** Start of Listed entries **

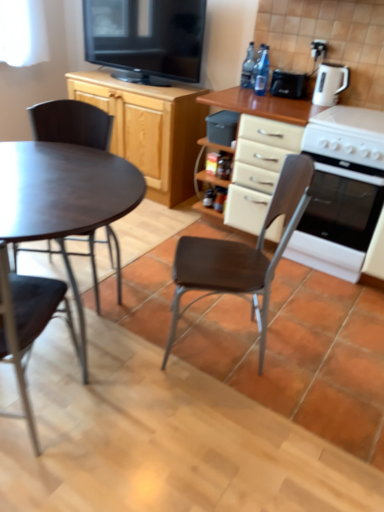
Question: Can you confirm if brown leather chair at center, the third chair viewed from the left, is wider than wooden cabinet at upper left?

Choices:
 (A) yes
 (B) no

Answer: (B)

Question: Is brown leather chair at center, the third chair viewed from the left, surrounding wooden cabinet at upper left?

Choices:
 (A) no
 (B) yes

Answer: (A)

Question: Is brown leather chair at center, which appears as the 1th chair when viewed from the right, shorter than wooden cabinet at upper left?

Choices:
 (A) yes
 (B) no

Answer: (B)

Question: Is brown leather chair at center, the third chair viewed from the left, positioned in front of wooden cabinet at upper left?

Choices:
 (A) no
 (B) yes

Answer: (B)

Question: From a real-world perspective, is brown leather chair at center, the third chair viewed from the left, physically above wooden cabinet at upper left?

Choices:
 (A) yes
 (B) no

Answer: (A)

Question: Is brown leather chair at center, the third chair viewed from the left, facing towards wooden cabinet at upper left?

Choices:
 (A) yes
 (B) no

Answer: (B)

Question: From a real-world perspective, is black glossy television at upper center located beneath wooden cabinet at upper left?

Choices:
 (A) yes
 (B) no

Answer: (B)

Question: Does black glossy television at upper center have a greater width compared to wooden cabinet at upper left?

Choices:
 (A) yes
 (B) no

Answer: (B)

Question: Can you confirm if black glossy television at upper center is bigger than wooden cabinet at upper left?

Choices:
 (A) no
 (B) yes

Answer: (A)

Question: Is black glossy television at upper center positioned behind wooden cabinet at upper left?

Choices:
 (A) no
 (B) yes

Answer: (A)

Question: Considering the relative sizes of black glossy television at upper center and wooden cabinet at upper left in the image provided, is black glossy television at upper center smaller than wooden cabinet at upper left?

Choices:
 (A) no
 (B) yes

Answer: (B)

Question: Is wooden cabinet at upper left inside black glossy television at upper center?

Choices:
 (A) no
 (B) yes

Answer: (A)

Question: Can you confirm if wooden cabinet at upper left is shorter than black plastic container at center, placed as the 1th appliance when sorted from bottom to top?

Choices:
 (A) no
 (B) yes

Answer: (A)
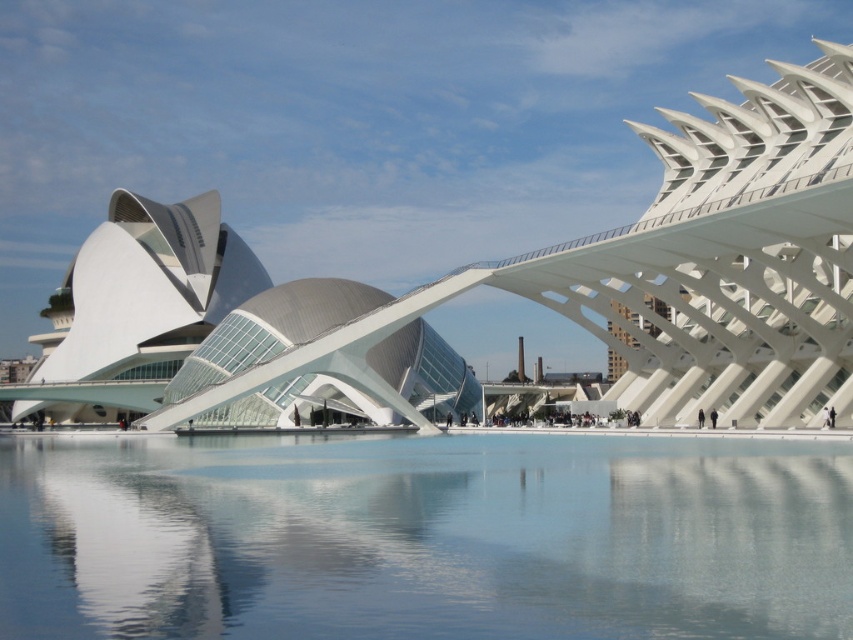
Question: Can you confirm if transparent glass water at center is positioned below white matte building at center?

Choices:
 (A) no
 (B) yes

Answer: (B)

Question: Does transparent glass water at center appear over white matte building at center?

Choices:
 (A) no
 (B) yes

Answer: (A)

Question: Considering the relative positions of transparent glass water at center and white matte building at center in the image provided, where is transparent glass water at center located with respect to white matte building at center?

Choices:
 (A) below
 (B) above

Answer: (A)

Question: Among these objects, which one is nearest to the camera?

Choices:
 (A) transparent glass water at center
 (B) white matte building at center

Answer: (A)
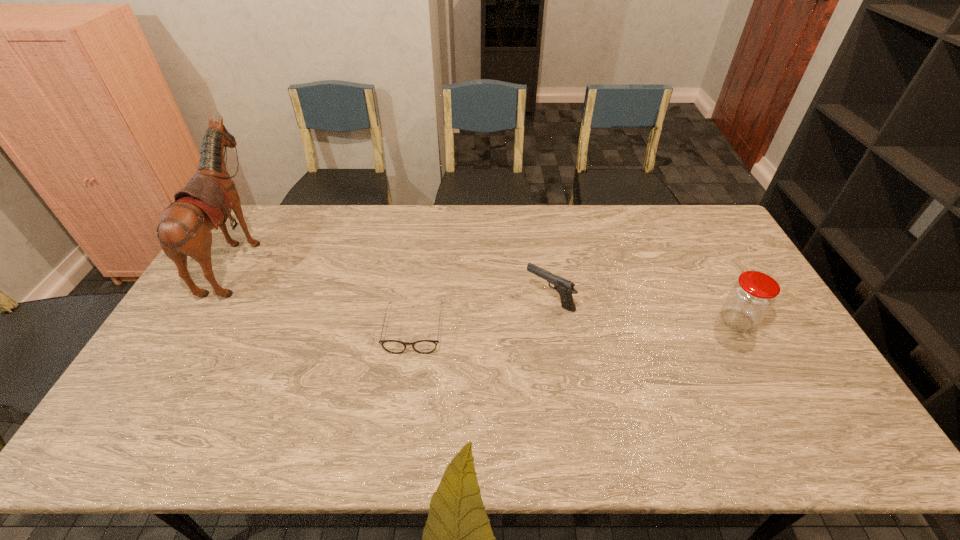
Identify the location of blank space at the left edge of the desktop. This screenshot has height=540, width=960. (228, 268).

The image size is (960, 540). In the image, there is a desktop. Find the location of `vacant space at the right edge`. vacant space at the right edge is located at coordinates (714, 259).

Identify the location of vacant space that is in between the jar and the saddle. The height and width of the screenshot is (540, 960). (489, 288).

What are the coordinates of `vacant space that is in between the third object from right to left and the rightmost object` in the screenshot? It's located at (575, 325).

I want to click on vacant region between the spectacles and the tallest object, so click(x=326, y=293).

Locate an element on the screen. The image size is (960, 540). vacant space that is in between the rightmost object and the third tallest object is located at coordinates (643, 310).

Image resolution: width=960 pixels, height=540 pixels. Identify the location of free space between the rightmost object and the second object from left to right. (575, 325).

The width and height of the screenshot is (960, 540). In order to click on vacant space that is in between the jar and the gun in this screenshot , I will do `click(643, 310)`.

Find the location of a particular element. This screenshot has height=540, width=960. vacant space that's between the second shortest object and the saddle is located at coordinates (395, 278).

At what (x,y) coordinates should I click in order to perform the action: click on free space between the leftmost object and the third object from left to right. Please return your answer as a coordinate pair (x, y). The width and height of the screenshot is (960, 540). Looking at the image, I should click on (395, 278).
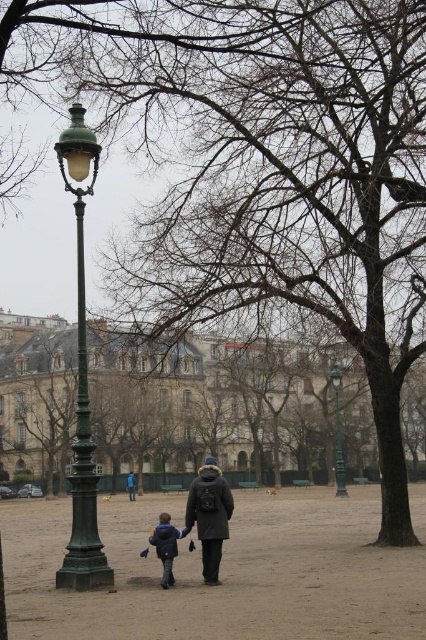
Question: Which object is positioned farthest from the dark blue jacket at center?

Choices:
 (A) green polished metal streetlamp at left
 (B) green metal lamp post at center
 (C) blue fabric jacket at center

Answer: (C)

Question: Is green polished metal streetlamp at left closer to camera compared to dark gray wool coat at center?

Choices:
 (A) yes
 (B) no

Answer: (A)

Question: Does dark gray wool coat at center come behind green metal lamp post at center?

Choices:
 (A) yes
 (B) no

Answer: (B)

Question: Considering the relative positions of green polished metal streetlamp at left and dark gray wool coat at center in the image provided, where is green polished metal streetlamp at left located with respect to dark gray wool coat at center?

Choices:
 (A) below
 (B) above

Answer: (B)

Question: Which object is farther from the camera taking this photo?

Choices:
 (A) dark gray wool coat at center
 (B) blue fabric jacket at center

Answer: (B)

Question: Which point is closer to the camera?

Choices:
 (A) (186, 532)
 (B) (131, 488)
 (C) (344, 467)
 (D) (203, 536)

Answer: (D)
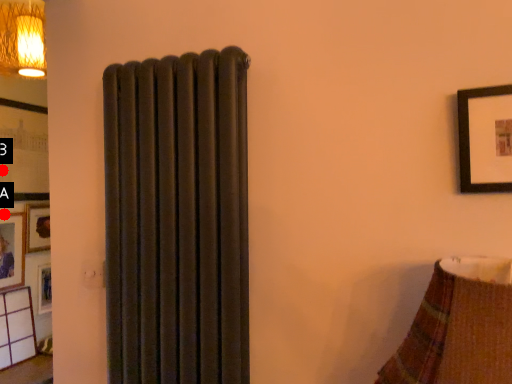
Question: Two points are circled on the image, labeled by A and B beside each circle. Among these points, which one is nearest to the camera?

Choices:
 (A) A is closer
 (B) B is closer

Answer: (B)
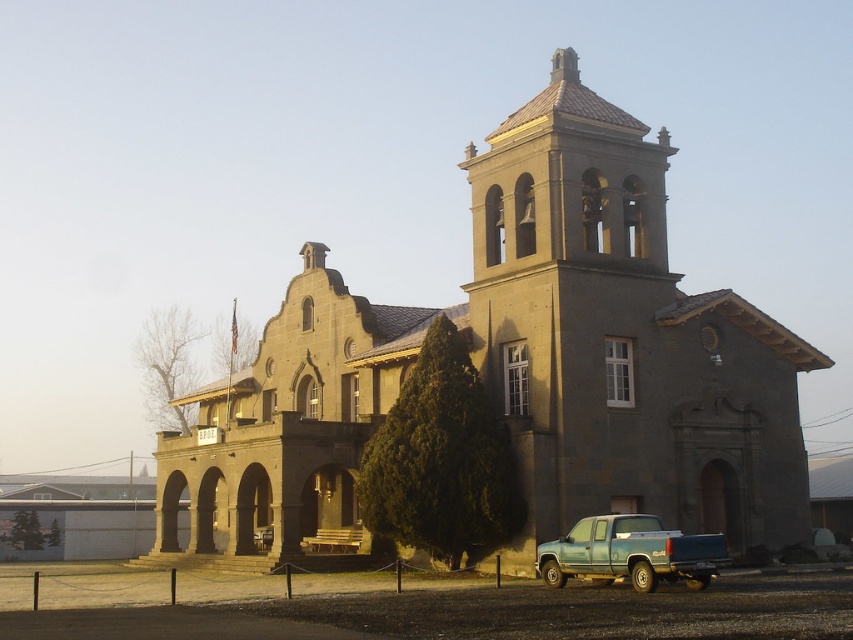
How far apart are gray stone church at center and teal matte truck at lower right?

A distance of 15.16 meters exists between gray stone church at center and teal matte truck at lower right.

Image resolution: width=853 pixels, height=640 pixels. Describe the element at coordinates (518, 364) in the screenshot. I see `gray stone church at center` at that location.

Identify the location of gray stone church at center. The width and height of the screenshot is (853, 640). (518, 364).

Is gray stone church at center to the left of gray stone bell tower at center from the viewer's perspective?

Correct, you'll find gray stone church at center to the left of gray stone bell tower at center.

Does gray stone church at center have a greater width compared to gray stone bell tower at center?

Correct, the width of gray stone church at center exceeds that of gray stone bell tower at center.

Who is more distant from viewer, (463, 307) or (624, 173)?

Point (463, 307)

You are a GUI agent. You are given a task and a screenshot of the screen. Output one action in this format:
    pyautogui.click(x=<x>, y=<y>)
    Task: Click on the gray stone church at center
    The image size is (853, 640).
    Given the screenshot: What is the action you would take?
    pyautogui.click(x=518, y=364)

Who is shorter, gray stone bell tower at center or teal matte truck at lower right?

** End of Listed entries **

• What the exercise asks: Reproduce every record above word for word, omitting the pictures.

• Task output:
Question: Can you confirm if brown leather chair at center, the third chair viewed from the left, is wider than wooden cabinet at upper left?

Choices:
 (A) yes
 (B) no

Answer: (B)

Question: Is brown leather chair at center, the third chair viewed from the left, surrounding wooden cabinet at upper left?

Choices:
 (A) no
 (B) yes

Answer: (A)

Question: Is brown leather chair at center, which appears as the 1th chair when viewed from the right, shorter than wooden cabinet at upper left?

Choices:
 (A) yes
 (B) no

Answer: (B)

Question: Is brown leather chair at center, the third chair viewed from the left, positioned in front of wooden cabinet at upper left?

Choices:
 (A) no
 (B) yes

Answer: (B)

Question: From a real-world perspective, is brown leather chair at center, the third chair viewed from the left, physically above wooden cabinet at upper left?

Choices:
 (A) yes
 (B) no

Answer: (A)

Question: Is brown leather chair at center, the third chair viewed from the left, facing towards wooden cabinet at upper left?

Choices:
 (A) yes
 (B) no

Answer: (B)

Question: From a real-world perspective, is black glossy television at upper center located beneath wooden cabinet at upper left?

Choices:
 (A) yes
 (B) no

Answer: (B)

Question: Does black glossy television at upper center have a greater width compared to wooden cabinet at upper left?

Choices:
 (A) yes
 (B) no

Answer: (B)

Question: Can you confirm if black glossy television at upper center is bigger than wooden cabinet at upper left?

Choices:
 (A) no
 (B) yes

Answer: (A)

Question: Is black glossy television at upper center positioned behind wooden cabinet at upper left?

Choices:
 (A) no
 (B) yes

Answer: (A)

Question: Considering the relative sizes of black glossy television at upper center and wooden cabinet at upper left in the image provided, is black glossy television at upper center smaller than wooden cabinet at upper left?

Choices:
 (A) no
 (B) yes

Answer: (B)

Question: Is wooden cabinet at upper left inside black glossy television at upper center?

Choices:
 (A) no
 (B) yes

Answer: (A)

Question: Can you confirm if wooden cabinet at upper left is shorter than black plastic container at center, placed as the 1th appliance when sorted from bottom to top?

Choices:
 (A) no
 (B) yes

Answer: (A)
Question: Can you confirm if transparent glass water at center is positioned below white matte building at center?

Choices:
 (A) no
 (B) yes

Answer: (B)

Question: Does transparent glass water at center appear over white matte building at center?

Choices:
 (A) no
 (B) yes

Answer: (A)

Question: Considering the relative positions of transparent glass water at center and white matte building at center in the image provided, where is transparent glass water at center located with respect to white matte building at center?

Choices:
 (A) below
 (B) above

Answer: (A)

Question: Among these objects, which one is nearest to the camera?

Choices:
 (A) transparent glass water at center
 (B) white matte building at center

Answer: (A)
Identify the location of blank space at the left edge of the desktop. This screenshot has height=540, width=960. (228, 268).

The image size is (960, 540). In the image, there is a desktop. Find the location of `vacant space at the right edge`. vacant space at the right edge is located at coordinates (714, 259).

Identify the location of vacant space that is in between the jar and the saddle. The height and width of the screenshot is (540, 960). (489, 288).

What are the coordinates of `vacant space that is in between the third object from right to left and the rightmost object` in the screenshot? It's located at (575, 325).

I want to click on vacant region between the spectacles and the tallest object, so click(x=326, y=293).

Locate an element on the screen. The image size is (960, 540). vacant space that is in between the rightmost object and the third tallest object is located at coordinates (643, 310).

Image resolution: width=960 pixels, height=540 pixels. Identify the location of free space between the rightmost object and the second object from left to right. (575, 325).

The width and height of the screenshot is (960, 540). In order to click on vacant space that is in between the jar and the gun in this screenshot , I will do `click(643, 310)`.

Find the location of a particular element. This screenshot has height=540, width=960. vacant space that's between the second shortest object and the saddle is located at coordinates (395, 278).

At what (x,y) coordinates should I click in order to perform the action: click on free space between the leftmost object and the third object from left to right. Please return your answer as a coordinate pair (x, y). The width and height of the screenshot is (960, 540). Looking at the image, I should click on (395, 278).
Question: Which object is positioned farthest from the dark blue jacket at center?

Choices:
 (A) green polished metal streetlamp at left
 (B) green metal lamp post at center
 (C) blue fabric jacket at center

Answer: (C)

Question: Is green polished metal streetlamp at left closer to camera compared to dark gray wool coat at center?

Choices:
 (A) yes
 (B) no

Answer: (A)

Question: Does dark gray wool coat at center come behind green metal lamp post at center?

Choices:
 (A) yes
 (B) no

Answer: (B)

Question: Considering the relative positions of green polished metal streetlamp at left and dark gray wool coat at center in the image provided, where is green polished metal streetlamp at left located with respect to dark gray wool coat at center?

Choices:
 (A) below
 (B) above

Answer: (B)

Question: Which object is farther from the camera taking this photo?

Choices:
 (A) dark gray wool coat at center
 (B) blue fabric jacket at center

Answer: (B)

Question: Which point is closer to the camera?

Choices:
 (A) (186, 532)
 (B) (131, 488)
 (C) (344, 467)
 (D) (203, 536)

Answer: (D)
Question: Two points are circled on the image, labeled by A and B beside each circle. Among these points, which one is nearest to the camera?

Choices:
 (A) A is closer
 (B) B is closer

Answer: (B)
How far apart are gray stone church at center and teal matte truck at lower right?

A distance of 15.16 meters exists between gray stone church at center and teal matte truck at lower right.

Image resolution: width=853 pixels, height=640 pixels. Describe the element at coordinates (518, 364) in the screenshot. I see `gray stone church at center` at that location.

Identify the location of gray stone church at center. The width and height of the screenshot is (853, 640). (518, 364).

Is gray stone church at center to the left of gray stone bell tower at center from the viewer's perspective?

Correct, you'll find gray stone church at center to the left of gray stone bell tower at center.

Does gray stone church at center have a greater width compared to gray stone bell tower at center?

Correct, the width of gray stone church at center exceeds that of gray stone bell tower at center.

Who is more distant from viewer, (463, 307) or (624, 173)?

Point (463, 307)

You are a GUI agent. You are given a task and a screenshot of the screen. Output one action in this format:
    pyautogui.click(x=<x>, y=<y>)
    Task: Click on the gray stone church at center
    The image size is (853, 640).
    Given the screenshot: What is the action you would take?
    pyautogui.click(x=518, y=364)

Who is shorter, gray stone bell tower at center or teal matte truck at lower right?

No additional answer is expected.